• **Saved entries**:

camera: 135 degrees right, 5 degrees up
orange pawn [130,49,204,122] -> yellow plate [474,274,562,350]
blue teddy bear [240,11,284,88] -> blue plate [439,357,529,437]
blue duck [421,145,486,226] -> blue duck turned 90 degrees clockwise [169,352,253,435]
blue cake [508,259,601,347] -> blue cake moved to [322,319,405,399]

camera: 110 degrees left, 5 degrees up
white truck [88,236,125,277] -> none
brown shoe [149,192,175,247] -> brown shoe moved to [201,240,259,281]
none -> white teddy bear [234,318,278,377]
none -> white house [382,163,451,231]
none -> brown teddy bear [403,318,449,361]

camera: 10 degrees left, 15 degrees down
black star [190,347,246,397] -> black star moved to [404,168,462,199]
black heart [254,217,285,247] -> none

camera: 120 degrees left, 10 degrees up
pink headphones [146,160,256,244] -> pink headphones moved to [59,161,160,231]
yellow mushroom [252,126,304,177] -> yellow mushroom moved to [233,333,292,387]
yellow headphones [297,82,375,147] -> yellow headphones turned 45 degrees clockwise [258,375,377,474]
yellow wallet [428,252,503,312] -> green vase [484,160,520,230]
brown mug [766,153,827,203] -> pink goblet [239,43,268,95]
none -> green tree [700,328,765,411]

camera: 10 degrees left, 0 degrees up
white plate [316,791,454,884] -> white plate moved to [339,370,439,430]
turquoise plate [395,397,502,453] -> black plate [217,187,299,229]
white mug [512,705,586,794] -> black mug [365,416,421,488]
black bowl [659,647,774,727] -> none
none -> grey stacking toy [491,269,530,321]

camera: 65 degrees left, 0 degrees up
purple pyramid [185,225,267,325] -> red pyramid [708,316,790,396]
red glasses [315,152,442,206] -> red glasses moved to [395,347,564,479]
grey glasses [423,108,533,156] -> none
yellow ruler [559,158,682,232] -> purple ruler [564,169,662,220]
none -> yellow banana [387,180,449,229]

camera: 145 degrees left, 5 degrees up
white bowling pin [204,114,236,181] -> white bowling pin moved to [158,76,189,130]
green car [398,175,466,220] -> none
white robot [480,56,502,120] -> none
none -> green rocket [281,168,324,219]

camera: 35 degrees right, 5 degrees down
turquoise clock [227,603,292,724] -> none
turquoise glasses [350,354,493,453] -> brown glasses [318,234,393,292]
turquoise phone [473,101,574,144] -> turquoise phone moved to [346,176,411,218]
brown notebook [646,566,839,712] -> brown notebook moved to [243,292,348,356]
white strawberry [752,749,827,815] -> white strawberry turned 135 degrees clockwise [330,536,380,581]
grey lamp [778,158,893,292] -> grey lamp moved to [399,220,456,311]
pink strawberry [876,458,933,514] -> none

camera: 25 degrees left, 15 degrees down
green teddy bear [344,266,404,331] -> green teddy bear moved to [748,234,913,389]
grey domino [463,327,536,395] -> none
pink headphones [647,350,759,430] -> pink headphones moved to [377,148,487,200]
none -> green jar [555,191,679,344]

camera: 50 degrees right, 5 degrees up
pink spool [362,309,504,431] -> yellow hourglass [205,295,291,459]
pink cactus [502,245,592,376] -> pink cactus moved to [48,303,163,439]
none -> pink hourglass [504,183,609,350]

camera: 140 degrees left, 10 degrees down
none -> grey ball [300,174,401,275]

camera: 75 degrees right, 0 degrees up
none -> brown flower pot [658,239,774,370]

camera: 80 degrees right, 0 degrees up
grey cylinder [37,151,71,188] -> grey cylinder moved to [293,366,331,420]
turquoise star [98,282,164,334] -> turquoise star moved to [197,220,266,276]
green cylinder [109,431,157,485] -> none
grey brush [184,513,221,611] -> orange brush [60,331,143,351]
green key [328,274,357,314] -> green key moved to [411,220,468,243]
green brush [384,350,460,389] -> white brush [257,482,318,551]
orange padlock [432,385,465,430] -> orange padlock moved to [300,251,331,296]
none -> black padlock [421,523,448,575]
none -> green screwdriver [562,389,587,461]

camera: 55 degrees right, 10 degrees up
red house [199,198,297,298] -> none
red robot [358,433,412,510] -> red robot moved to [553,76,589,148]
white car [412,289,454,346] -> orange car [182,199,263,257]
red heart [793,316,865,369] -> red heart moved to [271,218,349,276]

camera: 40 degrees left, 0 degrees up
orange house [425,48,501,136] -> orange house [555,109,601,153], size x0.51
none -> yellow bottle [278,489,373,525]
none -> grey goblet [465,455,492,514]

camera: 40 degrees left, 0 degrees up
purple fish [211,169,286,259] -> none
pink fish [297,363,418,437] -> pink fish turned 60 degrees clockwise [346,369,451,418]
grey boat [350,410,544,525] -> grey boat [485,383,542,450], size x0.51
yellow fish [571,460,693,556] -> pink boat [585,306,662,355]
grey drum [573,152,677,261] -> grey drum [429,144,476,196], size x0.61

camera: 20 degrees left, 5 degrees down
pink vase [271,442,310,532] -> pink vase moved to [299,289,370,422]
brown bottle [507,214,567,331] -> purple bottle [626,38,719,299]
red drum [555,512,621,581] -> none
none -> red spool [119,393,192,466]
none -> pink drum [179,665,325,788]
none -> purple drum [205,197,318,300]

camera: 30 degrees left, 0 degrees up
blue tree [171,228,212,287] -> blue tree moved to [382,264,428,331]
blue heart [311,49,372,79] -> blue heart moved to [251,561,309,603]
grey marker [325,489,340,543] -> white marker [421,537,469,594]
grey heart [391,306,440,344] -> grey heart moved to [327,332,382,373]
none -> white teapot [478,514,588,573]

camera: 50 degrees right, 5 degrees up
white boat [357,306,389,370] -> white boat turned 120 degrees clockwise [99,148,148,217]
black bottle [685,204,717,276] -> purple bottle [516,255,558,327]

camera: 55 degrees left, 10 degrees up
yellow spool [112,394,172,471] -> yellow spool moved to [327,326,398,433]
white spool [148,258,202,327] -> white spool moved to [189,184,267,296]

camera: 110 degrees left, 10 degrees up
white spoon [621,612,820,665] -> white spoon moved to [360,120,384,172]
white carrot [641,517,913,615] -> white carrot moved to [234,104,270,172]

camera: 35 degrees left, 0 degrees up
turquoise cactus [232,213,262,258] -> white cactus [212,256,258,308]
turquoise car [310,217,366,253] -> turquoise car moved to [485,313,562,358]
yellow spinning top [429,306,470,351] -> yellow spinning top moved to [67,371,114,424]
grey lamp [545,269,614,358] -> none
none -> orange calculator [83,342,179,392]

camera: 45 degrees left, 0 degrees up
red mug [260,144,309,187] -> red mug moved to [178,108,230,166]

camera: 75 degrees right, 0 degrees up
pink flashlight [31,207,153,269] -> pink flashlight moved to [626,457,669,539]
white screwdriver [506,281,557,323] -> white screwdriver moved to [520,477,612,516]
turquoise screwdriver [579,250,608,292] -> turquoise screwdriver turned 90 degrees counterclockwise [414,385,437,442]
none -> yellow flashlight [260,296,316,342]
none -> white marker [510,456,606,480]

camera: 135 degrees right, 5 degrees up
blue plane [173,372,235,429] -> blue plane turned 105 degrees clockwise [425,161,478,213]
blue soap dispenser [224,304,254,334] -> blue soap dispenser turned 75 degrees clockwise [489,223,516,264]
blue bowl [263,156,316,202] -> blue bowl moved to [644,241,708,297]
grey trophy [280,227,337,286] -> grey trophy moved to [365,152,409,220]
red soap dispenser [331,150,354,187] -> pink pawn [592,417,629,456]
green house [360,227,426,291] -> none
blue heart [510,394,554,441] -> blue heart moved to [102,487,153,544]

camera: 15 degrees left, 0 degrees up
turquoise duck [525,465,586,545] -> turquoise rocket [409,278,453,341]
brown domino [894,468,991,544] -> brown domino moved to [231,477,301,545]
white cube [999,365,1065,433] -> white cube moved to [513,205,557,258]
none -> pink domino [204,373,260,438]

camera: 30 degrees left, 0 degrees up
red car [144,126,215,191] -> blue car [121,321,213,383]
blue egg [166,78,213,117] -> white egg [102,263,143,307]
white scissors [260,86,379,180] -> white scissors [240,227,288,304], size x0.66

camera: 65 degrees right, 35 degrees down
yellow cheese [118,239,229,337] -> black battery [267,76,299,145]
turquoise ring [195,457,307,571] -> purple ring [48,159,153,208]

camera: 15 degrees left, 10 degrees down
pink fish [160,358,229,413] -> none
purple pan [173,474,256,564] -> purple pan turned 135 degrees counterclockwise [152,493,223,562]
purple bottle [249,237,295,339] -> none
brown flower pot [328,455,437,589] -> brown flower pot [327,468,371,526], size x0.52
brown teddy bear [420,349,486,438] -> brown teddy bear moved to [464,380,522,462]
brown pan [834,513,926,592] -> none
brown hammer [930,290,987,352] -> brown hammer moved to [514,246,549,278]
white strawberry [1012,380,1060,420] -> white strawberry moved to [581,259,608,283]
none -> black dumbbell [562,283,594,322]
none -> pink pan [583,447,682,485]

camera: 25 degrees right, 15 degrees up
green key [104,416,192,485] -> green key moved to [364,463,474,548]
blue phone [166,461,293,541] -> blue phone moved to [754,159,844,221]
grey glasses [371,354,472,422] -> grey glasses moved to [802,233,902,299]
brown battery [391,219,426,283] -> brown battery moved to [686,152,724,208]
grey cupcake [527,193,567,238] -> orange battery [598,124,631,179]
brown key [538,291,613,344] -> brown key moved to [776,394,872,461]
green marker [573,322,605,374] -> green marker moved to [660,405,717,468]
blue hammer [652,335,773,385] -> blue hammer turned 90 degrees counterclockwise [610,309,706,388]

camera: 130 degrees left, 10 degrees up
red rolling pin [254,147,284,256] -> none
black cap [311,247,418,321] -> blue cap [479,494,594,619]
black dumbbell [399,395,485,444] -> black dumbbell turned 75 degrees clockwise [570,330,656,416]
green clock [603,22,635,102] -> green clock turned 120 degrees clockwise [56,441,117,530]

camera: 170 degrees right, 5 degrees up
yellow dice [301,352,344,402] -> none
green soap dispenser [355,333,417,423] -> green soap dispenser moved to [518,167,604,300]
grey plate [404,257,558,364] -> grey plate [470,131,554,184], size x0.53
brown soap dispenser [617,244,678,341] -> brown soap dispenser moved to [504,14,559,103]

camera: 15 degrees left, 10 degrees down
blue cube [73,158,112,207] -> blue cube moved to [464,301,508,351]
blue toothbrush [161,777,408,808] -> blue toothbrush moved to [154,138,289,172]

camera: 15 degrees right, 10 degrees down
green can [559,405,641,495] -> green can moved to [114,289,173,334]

• **WHAT YOU HAVE TO DO**: The response must hold only the lines above from the line with "green clock [603,22,635,102]" through the line with "grey plate [404,257,558,364]", each copied exactly, both ends kept.

• **REPLY TO THE EXERCISE**:
green clock [603,22,635,102] -> green clock turned 120 degrees clockwise [56,441,117,530]

camera: 170 degrees right, 5 degrees up
yellow dice [301,352,344,402] -> none
green soap dispenser [355,333,417,423] -> green soap dispenser moved to [518,167,604,300]
grey plate [404,257,558,364] -> grey plate [470,131,554,184], size x0.53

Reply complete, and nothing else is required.